■ Work task: Check every line of the entries below for the word "degrees", and copy the ones that have it.

Collected data entries

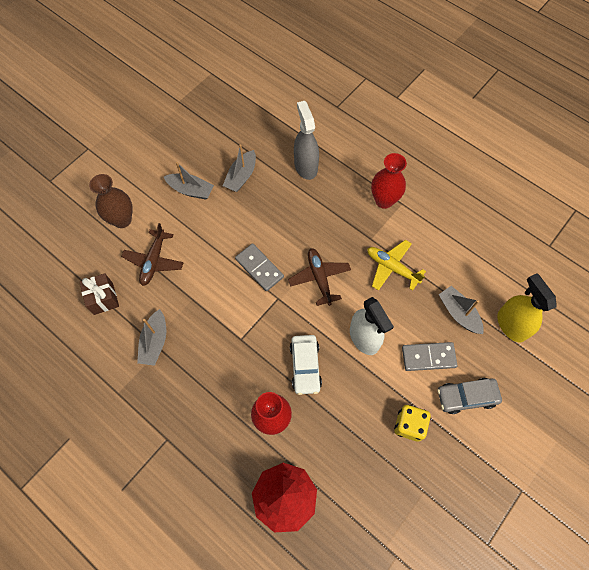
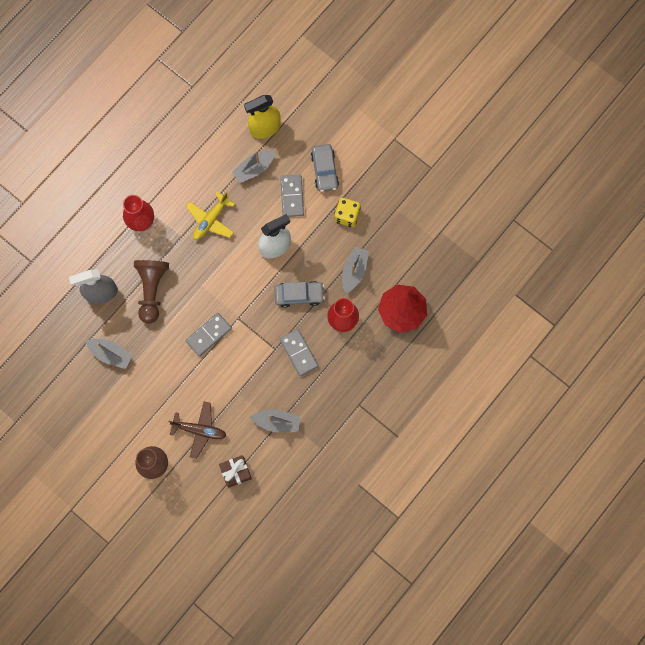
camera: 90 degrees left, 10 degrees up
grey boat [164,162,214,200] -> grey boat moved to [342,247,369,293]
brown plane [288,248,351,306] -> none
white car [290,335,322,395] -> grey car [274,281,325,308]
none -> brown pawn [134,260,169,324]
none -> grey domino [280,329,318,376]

==

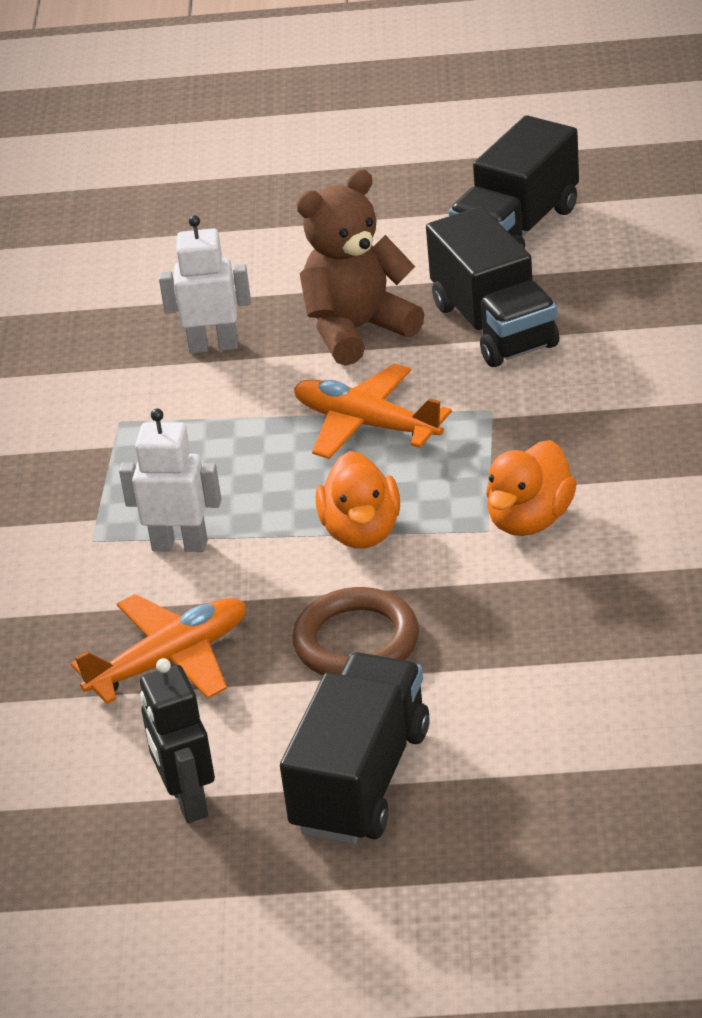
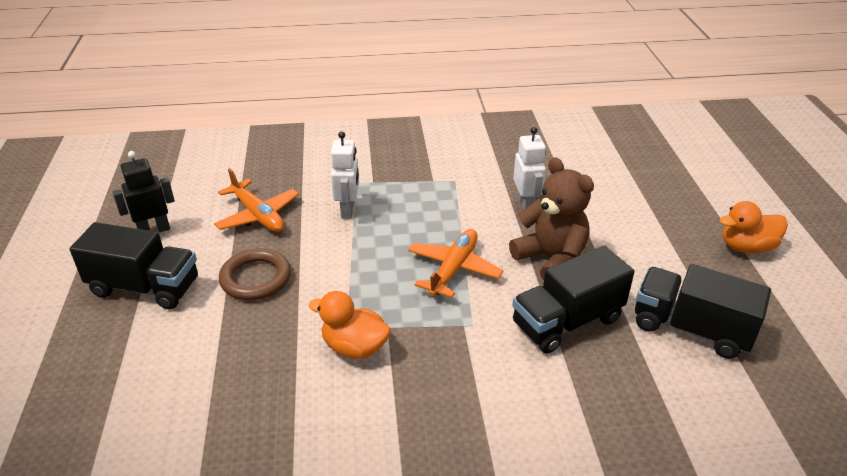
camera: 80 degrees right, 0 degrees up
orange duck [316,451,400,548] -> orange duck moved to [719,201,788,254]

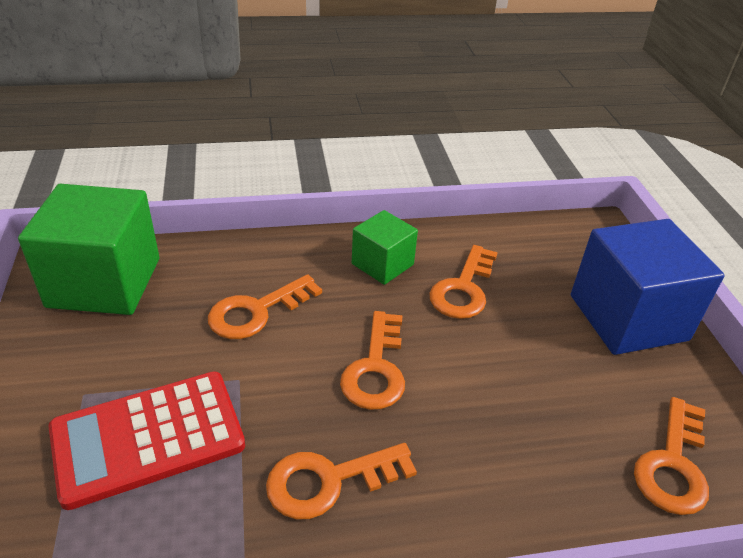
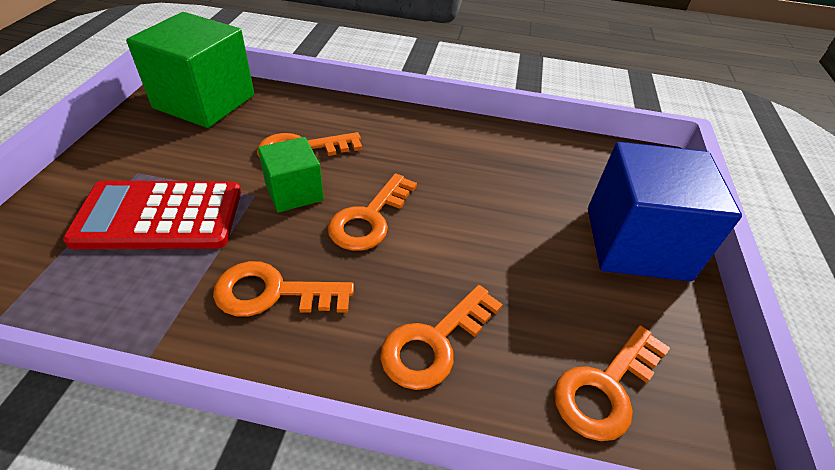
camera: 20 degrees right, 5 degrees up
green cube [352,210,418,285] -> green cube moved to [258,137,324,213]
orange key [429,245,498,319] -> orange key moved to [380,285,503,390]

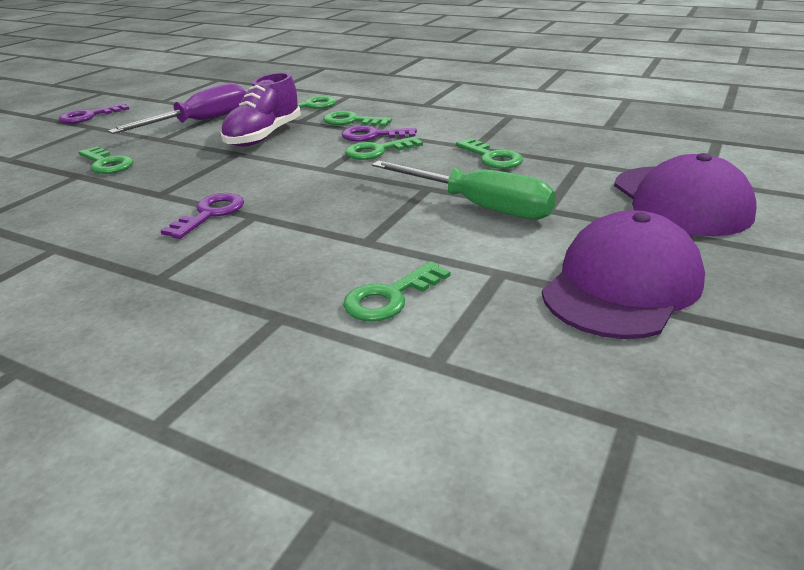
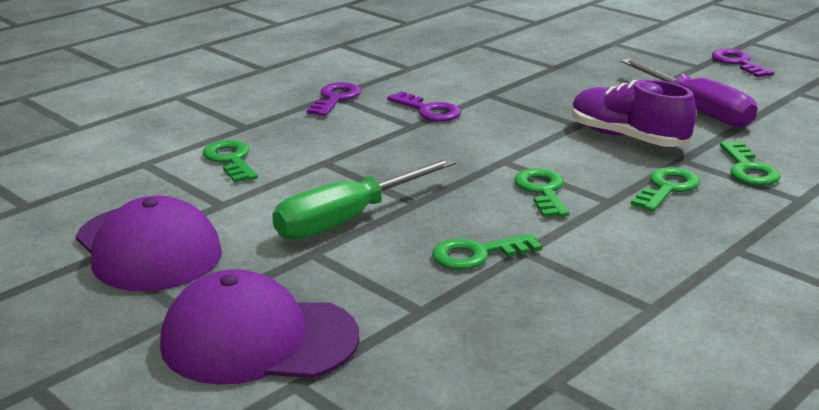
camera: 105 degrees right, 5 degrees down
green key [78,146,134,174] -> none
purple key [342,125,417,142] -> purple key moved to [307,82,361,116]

■ Output for this task:
camera: 90 degrees left, 10 degrees up
camera: 80 degrees right, 0 degrees up
camera: 20 degrees right, 5 degrees up
camera: 105 degrees right, 5 degrees down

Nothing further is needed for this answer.